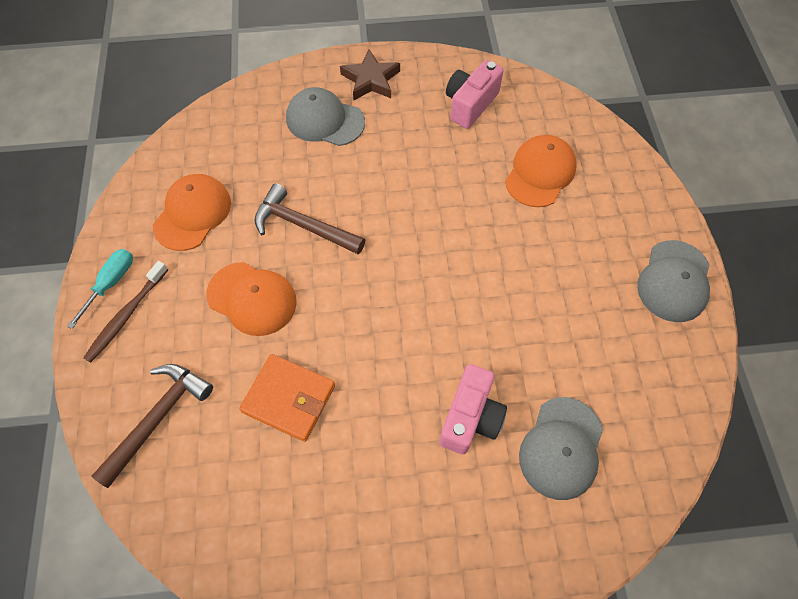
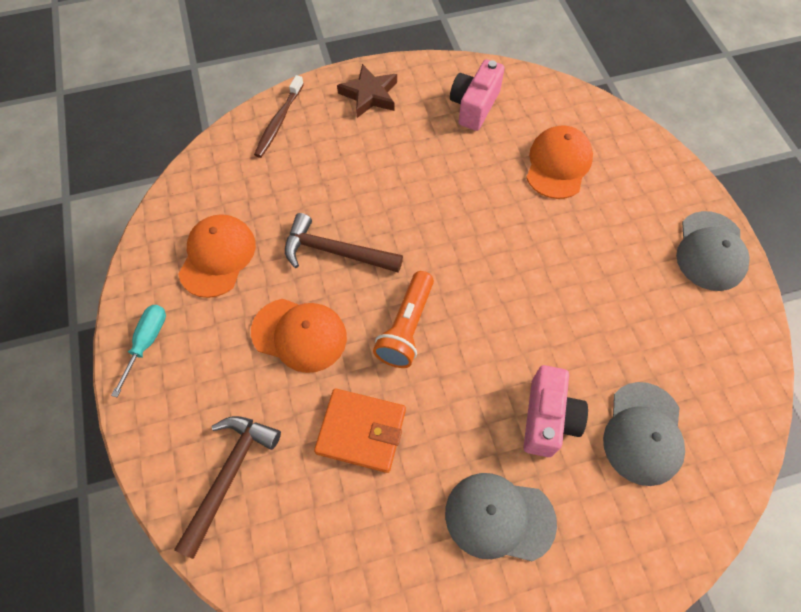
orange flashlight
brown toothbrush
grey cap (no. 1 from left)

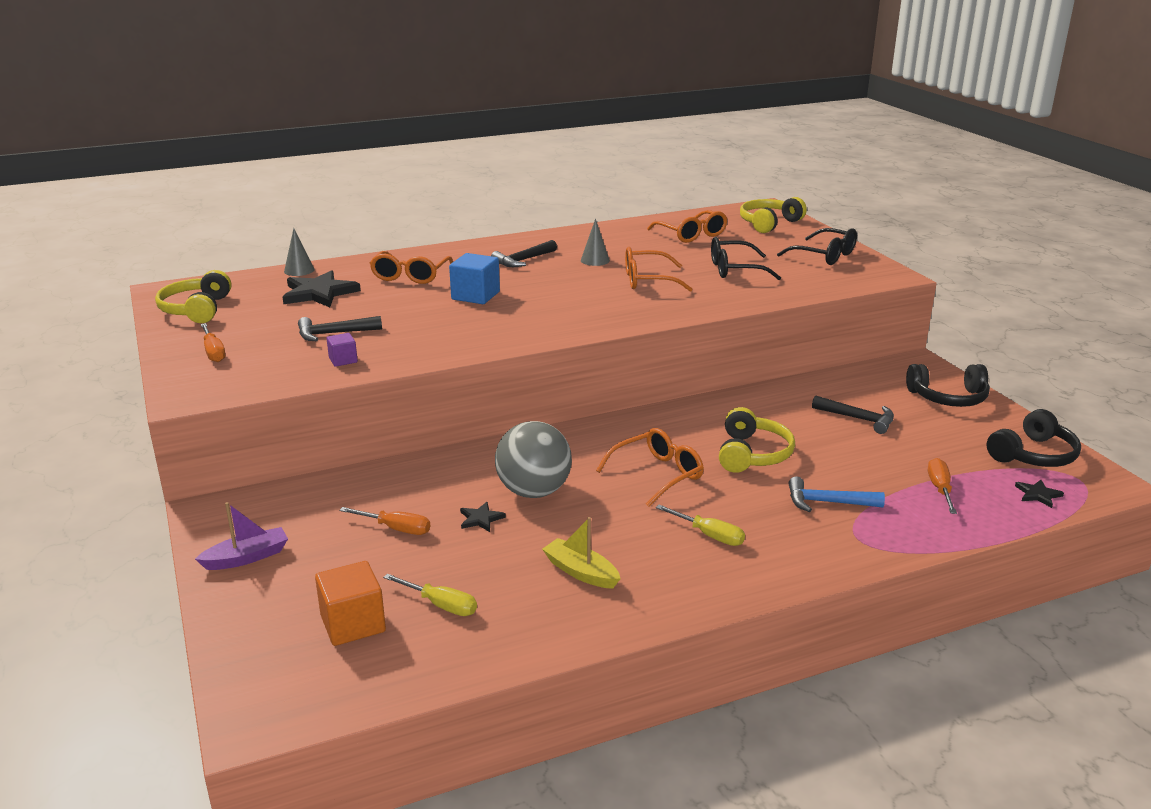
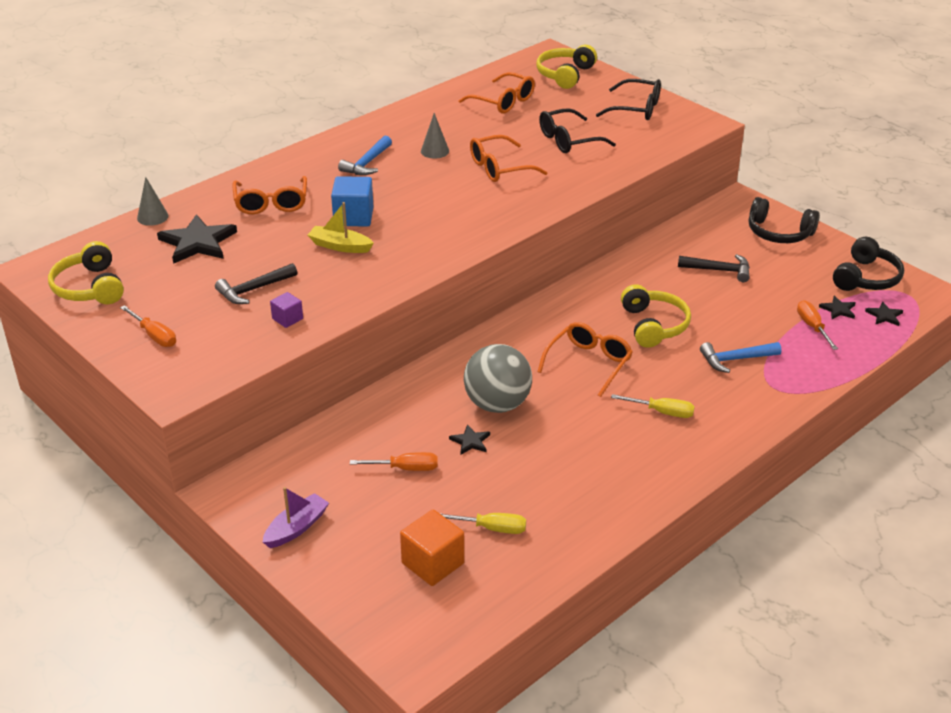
black star (no. 3 from left)
yellow boat
blue hammer (no. 1 from left)
black headphones (no. 1 from left)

◇ ◇ ◇ ◇ ◇ ◇ ◇

Omit the pictures, then print the rest of the listing above exactly.

orange flashlight
brown toothbrush
grey cap (no. 1 from left)

black star (no. 3 from left)
yellow boat
blue hammer (no. 1 from left)
black headphones (no. 1 from left)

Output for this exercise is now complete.